Prompt ▸ Retype the data exactly, from its first line to the line containing "white cup [131,245,189,317]", including both, and skip any picture.

══════════

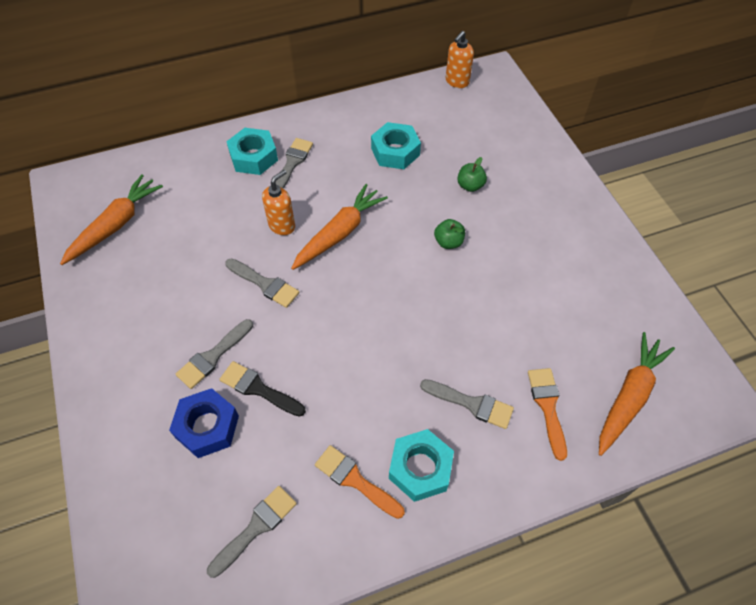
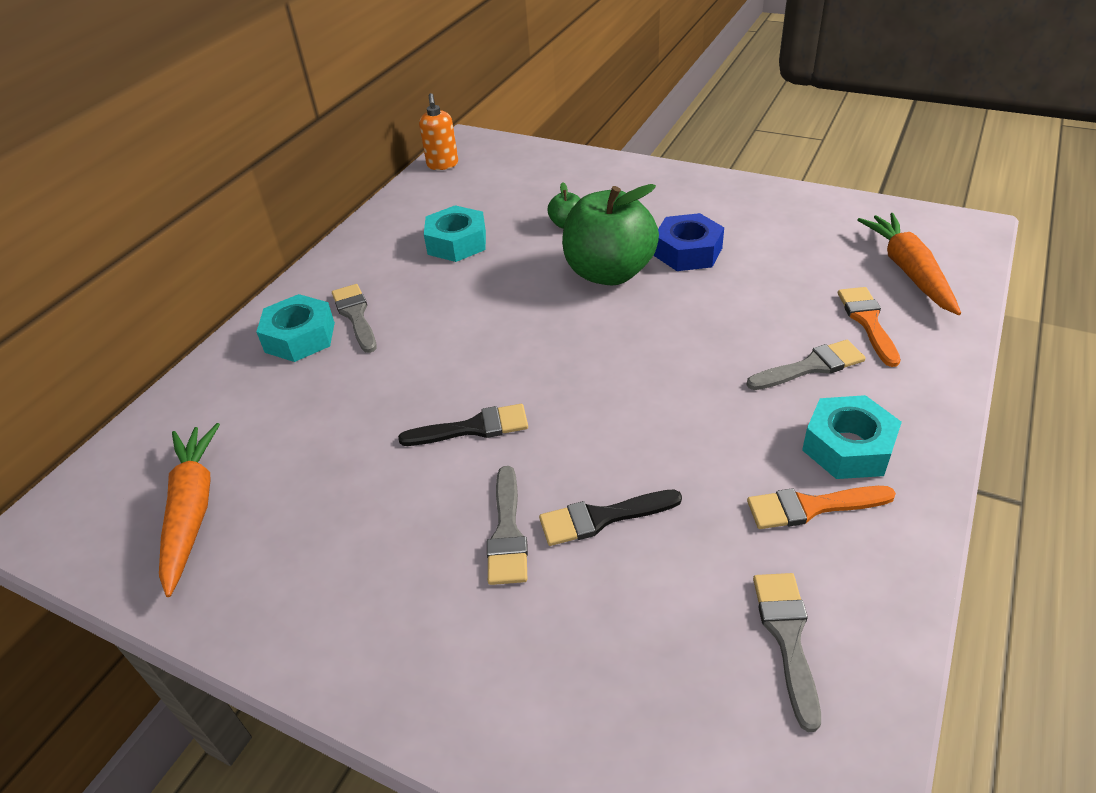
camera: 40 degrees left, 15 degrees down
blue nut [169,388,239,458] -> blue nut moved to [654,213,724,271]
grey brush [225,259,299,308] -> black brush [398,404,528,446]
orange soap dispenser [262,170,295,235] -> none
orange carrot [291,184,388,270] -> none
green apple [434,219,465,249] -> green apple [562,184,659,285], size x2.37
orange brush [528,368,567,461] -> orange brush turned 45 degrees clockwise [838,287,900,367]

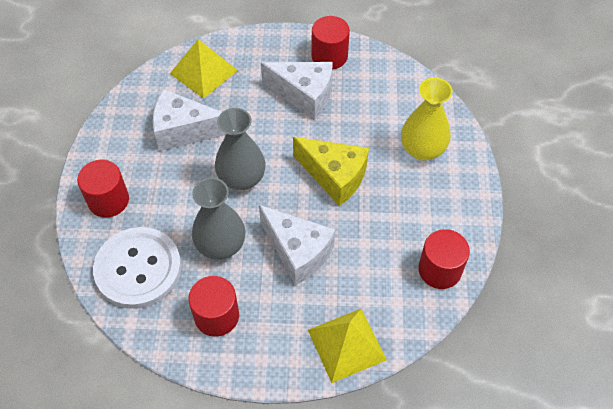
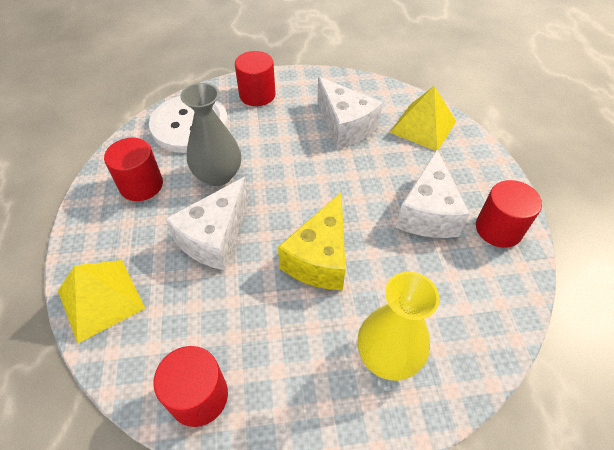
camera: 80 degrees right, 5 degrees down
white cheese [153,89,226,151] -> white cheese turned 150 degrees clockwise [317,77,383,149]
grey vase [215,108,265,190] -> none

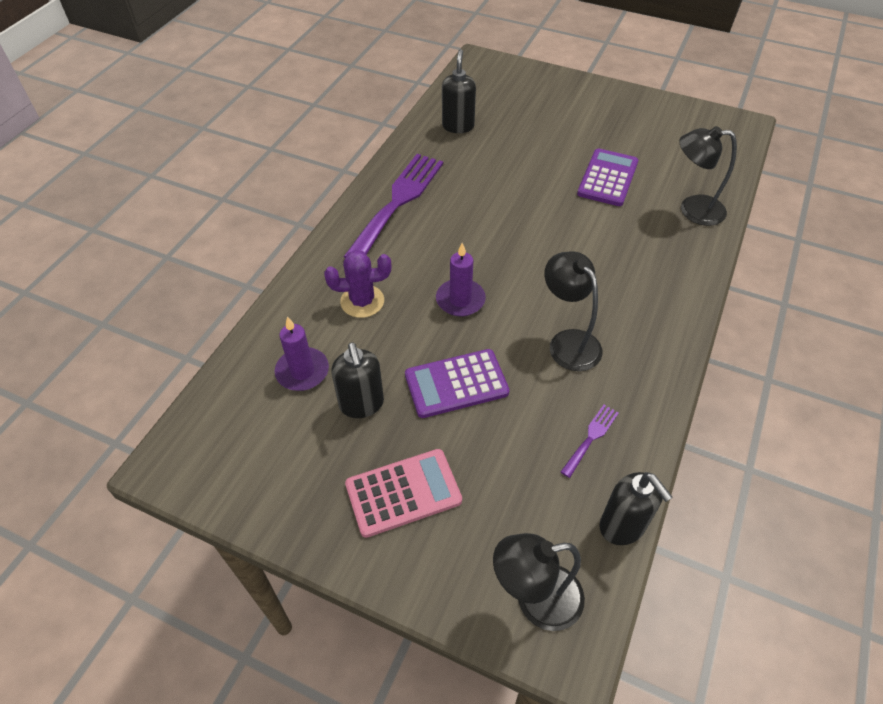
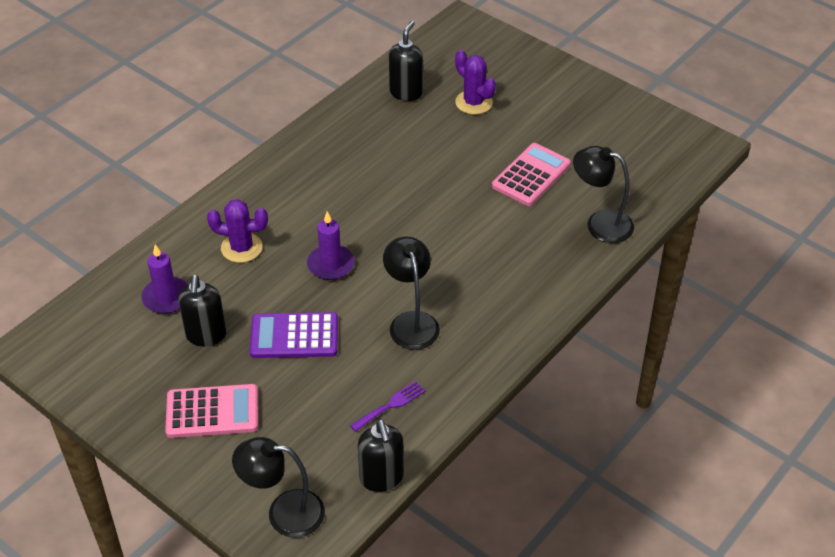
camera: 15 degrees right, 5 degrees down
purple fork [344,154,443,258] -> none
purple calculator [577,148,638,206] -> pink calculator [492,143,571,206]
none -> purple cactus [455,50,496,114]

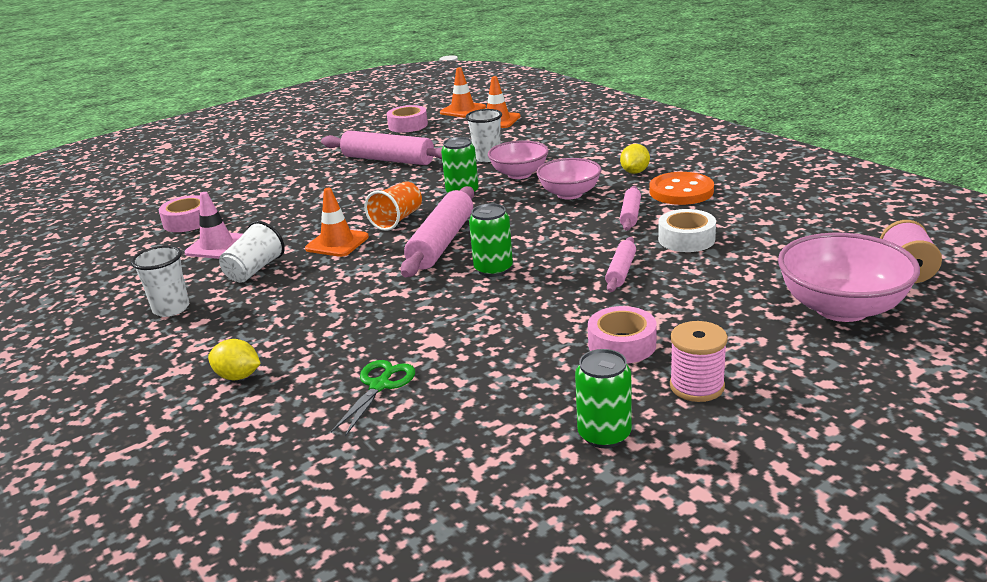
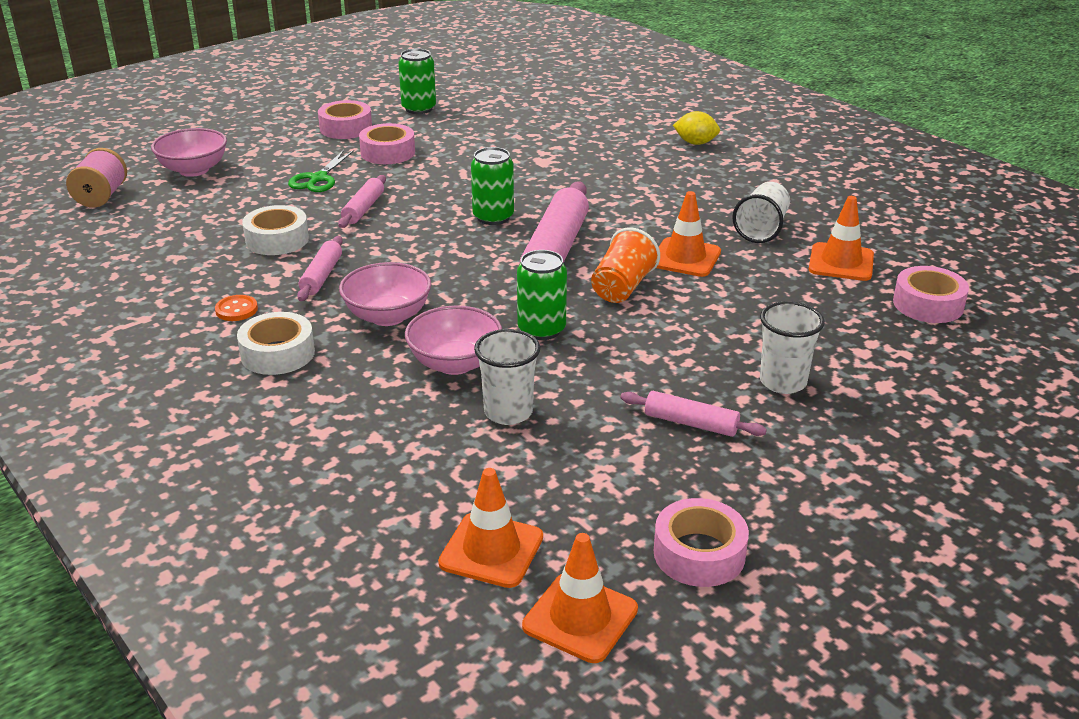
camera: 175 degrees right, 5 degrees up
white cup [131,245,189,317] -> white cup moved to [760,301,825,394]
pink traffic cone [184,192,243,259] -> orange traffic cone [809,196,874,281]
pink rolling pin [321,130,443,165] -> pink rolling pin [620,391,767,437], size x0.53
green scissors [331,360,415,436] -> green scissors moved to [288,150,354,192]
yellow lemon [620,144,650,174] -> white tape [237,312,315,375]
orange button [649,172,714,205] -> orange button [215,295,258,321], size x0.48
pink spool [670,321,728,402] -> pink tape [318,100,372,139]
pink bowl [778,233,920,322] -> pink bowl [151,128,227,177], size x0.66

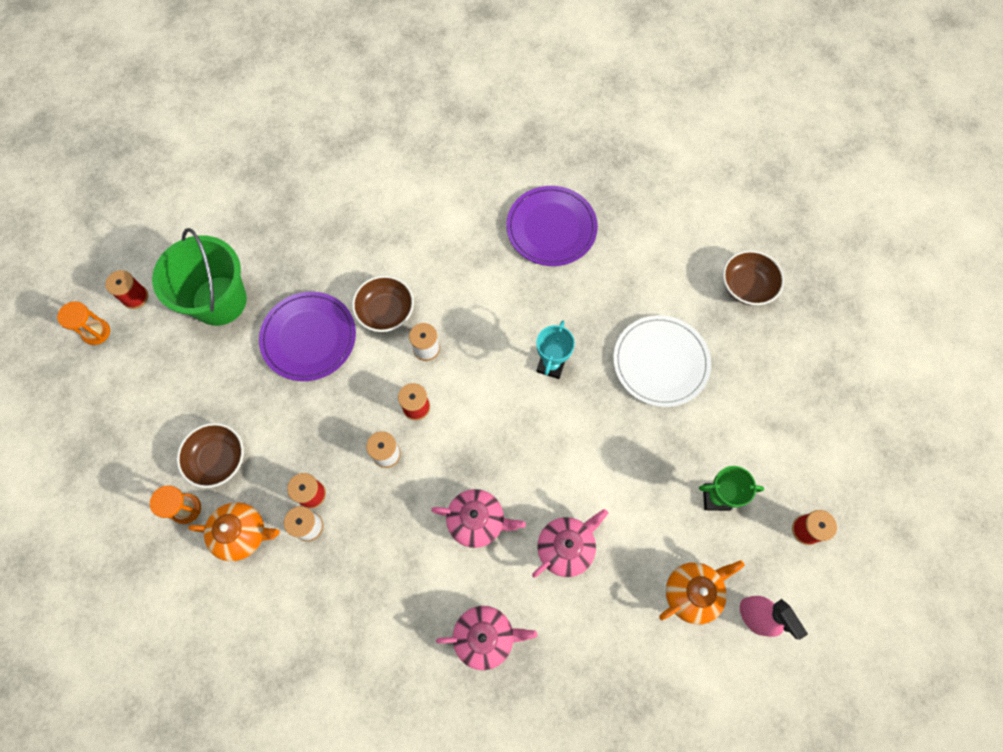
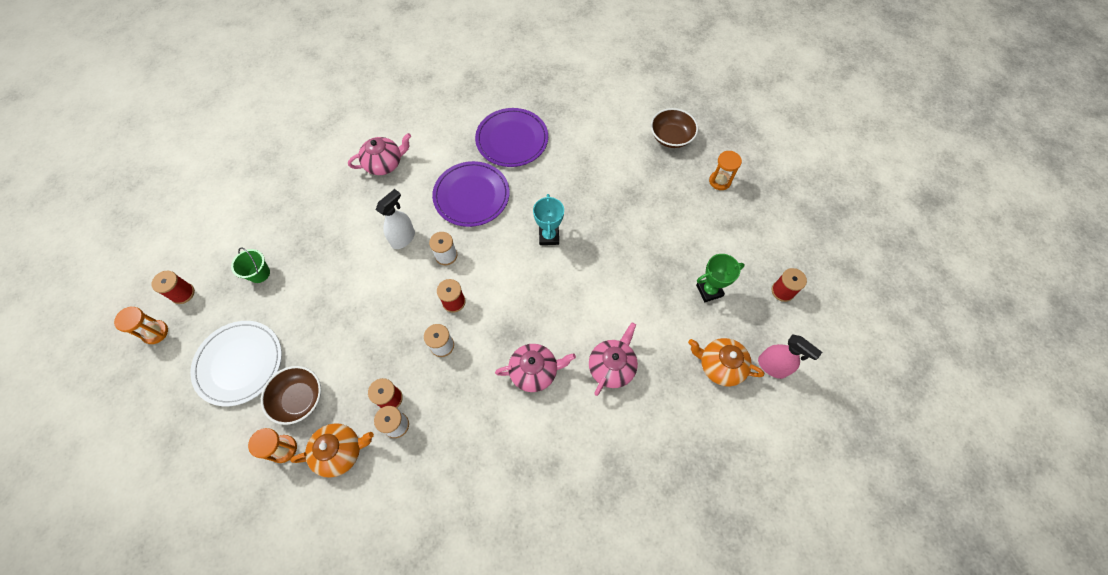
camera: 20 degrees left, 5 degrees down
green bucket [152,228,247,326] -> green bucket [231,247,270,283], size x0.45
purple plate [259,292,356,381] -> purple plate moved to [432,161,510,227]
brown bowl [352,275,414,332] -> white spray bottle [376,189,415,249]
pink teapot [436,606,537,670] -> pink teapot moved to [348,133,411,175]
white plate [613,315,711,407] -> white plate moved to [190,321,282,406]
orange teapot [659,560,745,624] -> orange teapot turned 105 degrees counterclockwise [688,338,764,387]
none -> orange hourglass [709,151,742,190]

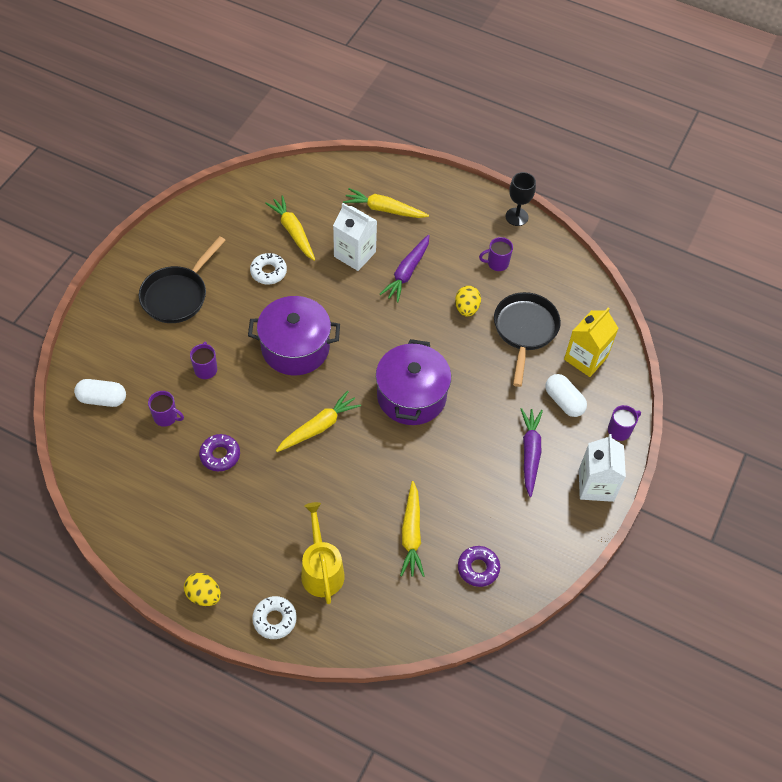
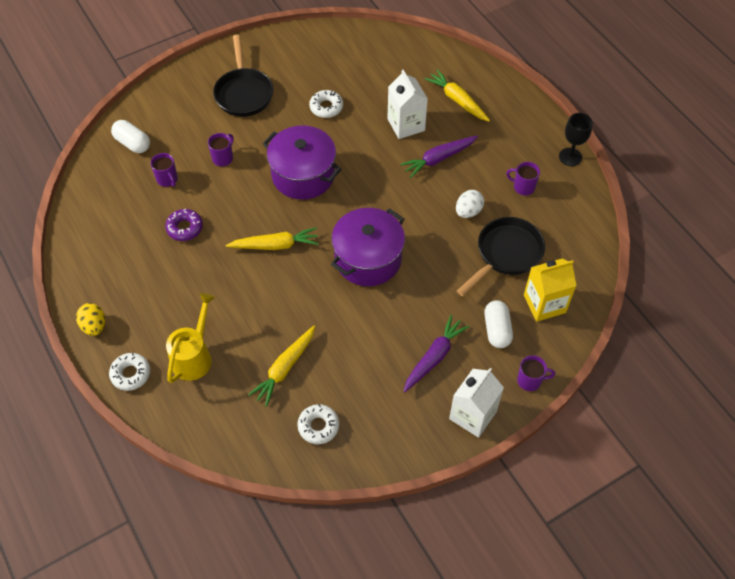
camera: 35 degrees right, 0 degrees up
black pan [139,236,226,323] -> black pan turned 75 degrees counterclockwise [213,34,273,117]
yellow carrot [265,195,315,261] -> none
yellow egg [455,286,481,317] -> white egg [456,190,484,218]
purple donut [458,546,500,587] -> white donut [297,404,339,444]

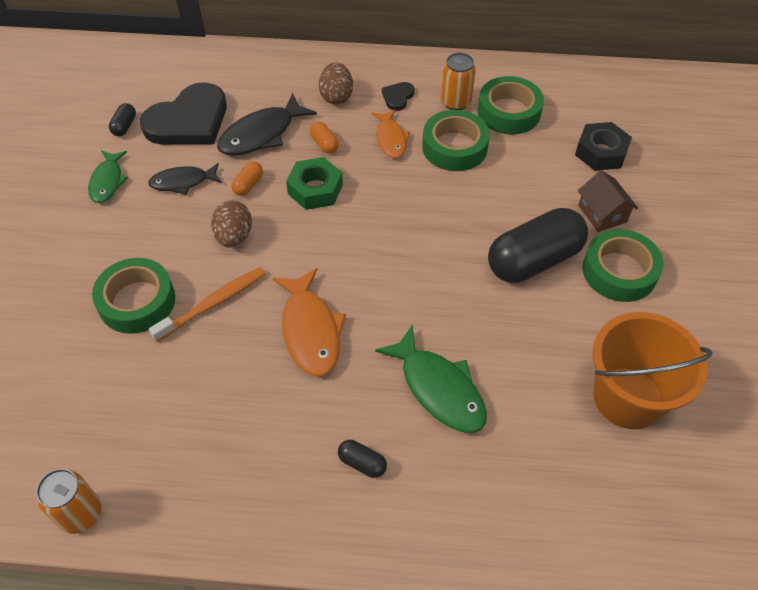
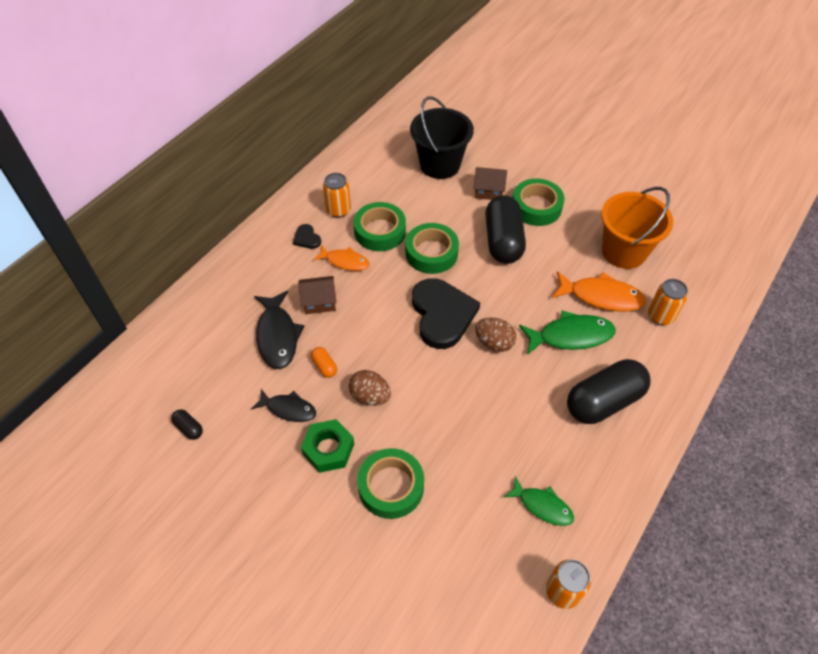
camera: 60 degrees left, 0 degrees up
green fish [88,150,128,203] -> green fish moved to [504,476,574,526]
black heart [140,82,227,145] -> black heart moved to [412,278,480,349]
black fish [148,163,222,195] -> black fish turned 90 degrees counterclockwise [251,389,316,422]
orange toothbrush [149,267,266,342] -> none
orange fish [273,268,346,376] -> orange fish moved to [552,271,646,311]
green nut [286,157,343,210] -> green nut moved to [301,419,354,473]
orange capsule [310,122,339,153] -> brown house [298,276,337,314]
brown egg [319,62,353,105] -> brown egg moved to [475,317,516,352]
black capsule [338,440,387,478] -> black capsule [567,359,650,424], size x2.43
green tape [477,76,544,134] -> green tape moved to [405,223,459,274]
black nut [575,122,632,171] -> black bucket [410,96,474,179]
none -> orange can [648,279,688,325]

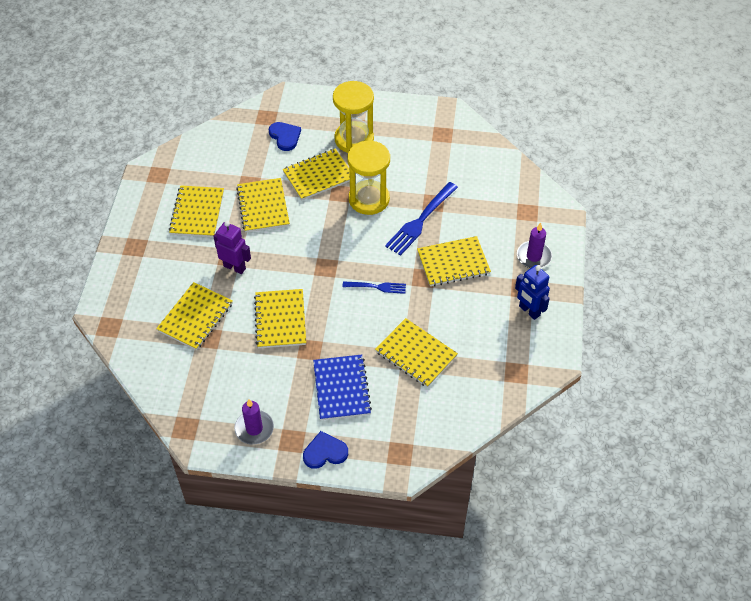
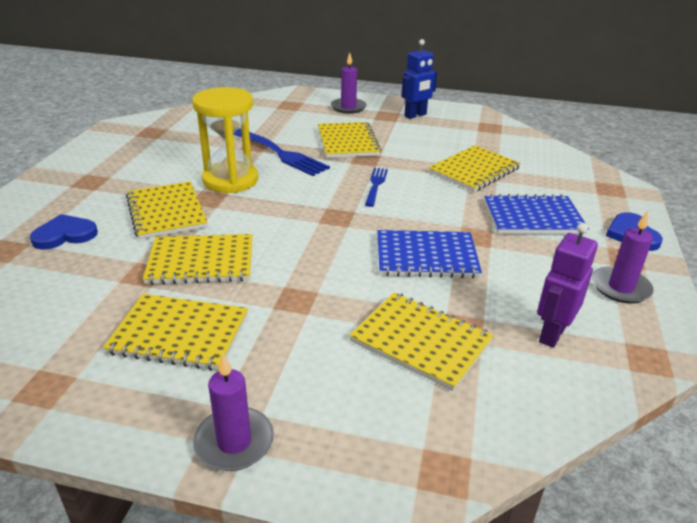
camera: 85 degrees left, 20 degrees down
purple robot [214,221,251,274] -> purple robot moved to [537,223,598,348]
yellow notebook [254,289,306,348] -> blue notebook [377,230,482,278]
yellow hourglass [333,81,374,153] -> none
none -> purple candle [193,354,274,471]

══════════

Your response ▸
camera: 40 degrees left, 15 degrees down
blue nut [169,388,239,458] -> blue nut moved to [654,213,724,271]
grey brush [225,259,299,308] -> black brush [398,404,528,446]
orange soap dispenser [262,170,295,235] -> none
orange carrot [291,184,388,270] -> none
green apple [434,219,465,249] -> green apple [562,184,659,285], size x2.37
orange brush [528,368,567,461] -> orange brush turned 45 degrees clockwise [838,287,900,367]

camera: 80 degrees right, 5 degrees down
white cheese [153,89,226,151] -> white cheese turned 150 degrees clockwise [317,77,383,149]
grey vase [215,108,265,190] -> none

camera: 15 degrees right, 5 degrees down
purple fork [344,154,443,258] -> none
purple calculator [577,148,638,206] -> pink calculator [492,143,571,206]
none -> purple cactus [455,50,496,114]

camera: 175 degrees right, 5 degrees up
white cup [131,245,189,317] -> white cup moved to [760,301,825,394]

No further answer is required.